* Task objective: Apart from the pictures, every line below is to be set down exactly.

[Data for analysis — start]

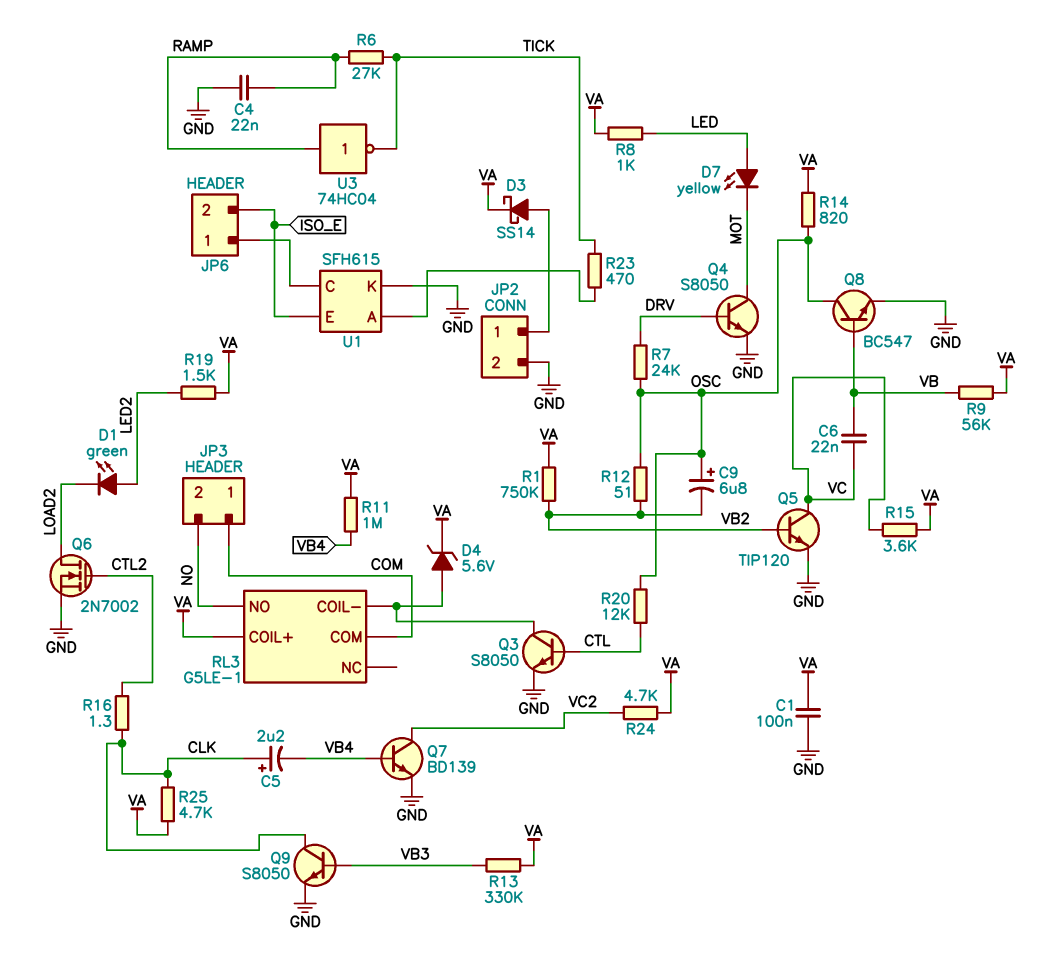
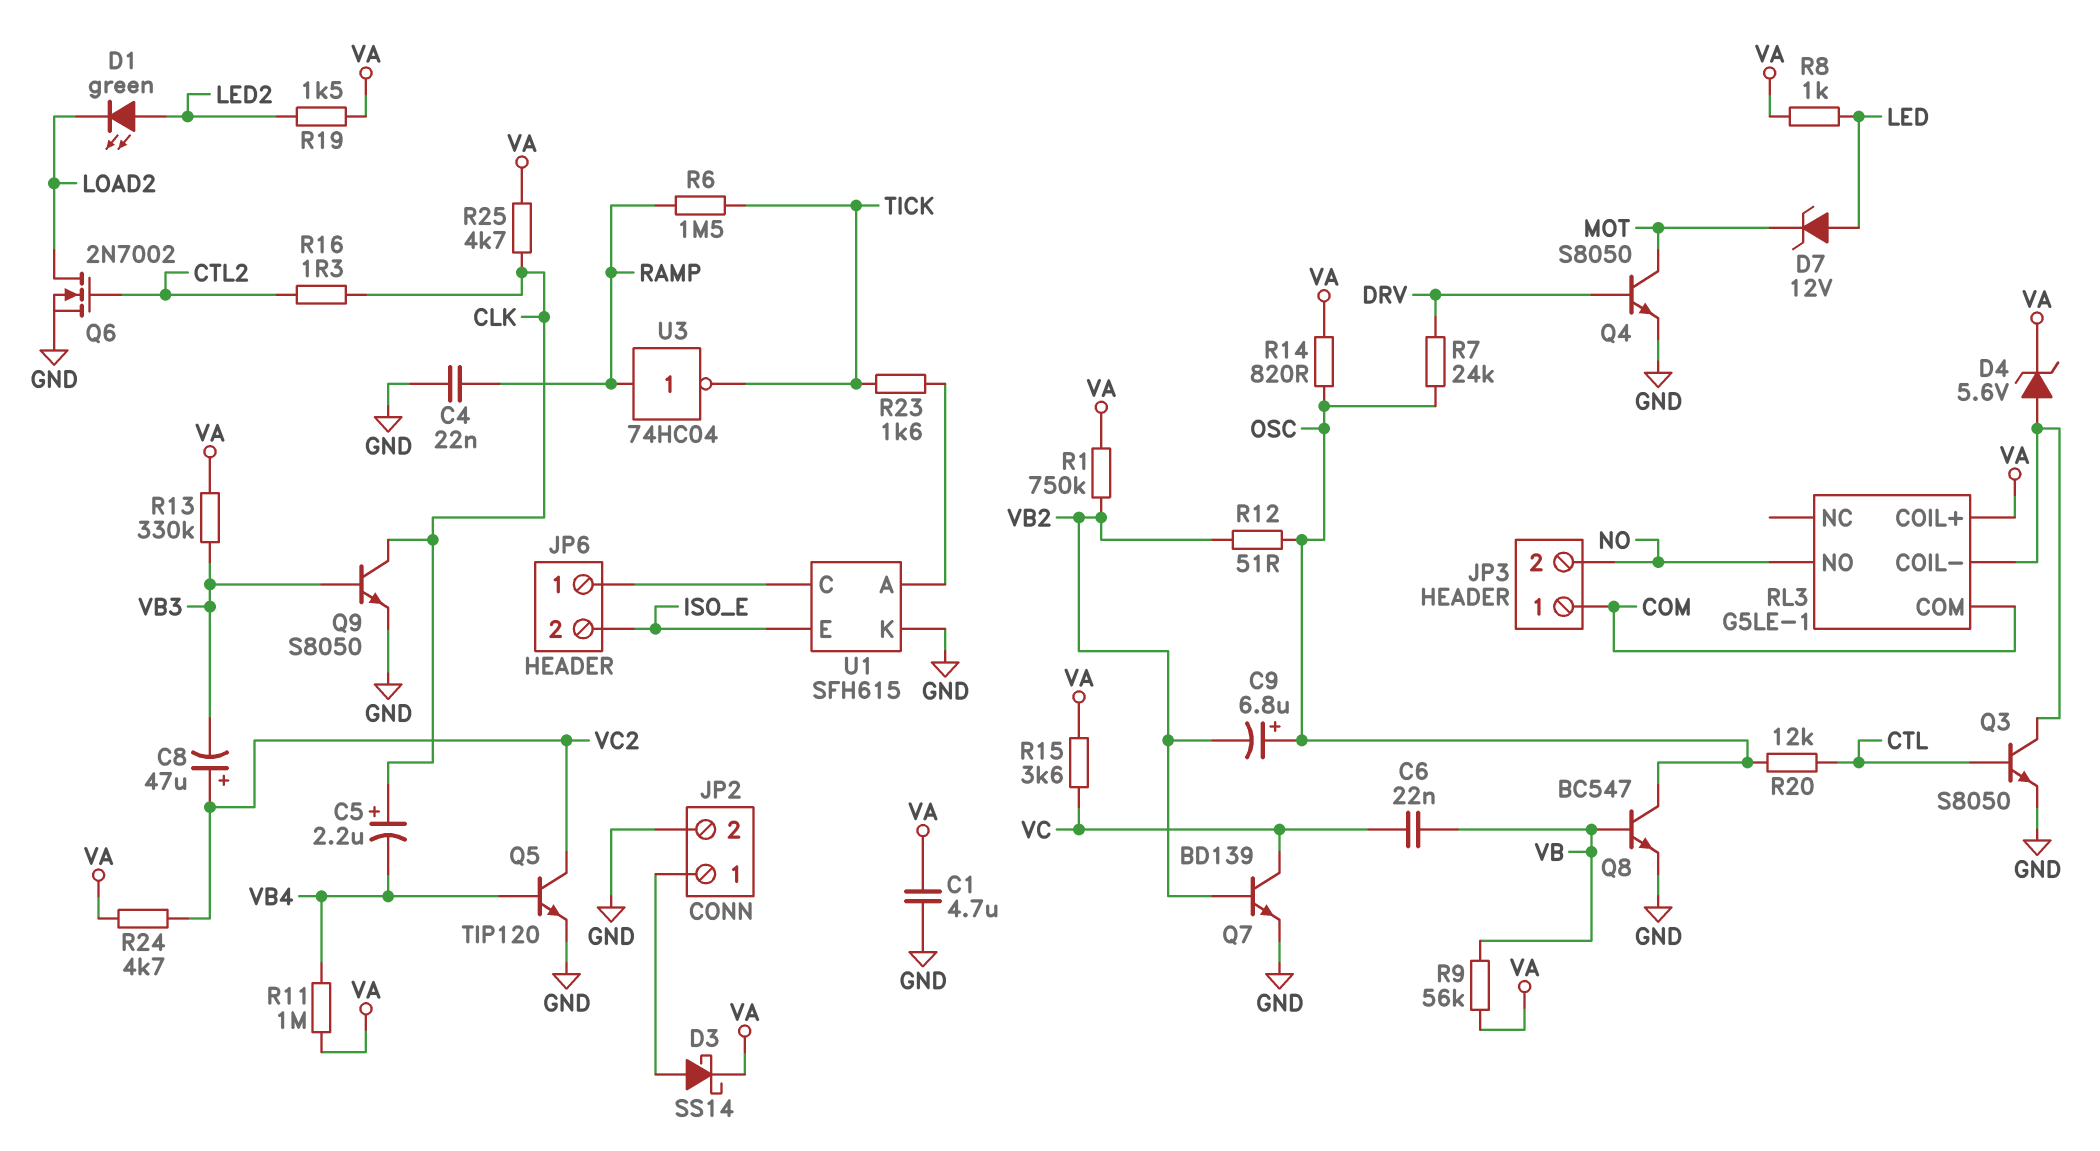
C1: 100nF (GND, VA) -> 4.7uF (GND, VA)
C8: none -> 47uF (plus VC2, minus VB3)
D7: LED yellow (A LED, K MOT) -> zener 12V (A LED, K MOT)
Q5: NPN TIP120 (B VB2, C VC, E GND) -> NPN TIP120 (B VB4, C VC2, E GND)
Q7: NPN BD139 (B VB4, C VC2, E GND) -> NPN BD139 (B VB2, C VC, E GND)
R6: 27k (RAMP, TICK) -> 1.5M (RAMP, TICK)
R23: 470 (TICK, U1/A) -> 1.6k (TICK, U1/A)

[Data for analysis — finish]

* Result:
C1: 100nF (GND, VA) -> 4.7uF (GND, VA)
C8: none -> 47uF (plus VC2, minus VB3)
D7: LED yellow (A LED, K MOT) -> zener 12V (A LED, K MOT)
Q5: NPN TIP120 (B VB2, C VC, E GND) -> NPN TIP120 (B VB4, C VC2, E GND)
Q7: NPN BD139 (B VB4, C VC2, E GND) -> NPN BD139 (B VB2, C VC, E GND)
R6: 27k (RAMP, TICK) -> 1.5M (RAMP, TICK)
R23: 470 (TICK, U1/A) -> 1.6k (TICK, U1/A)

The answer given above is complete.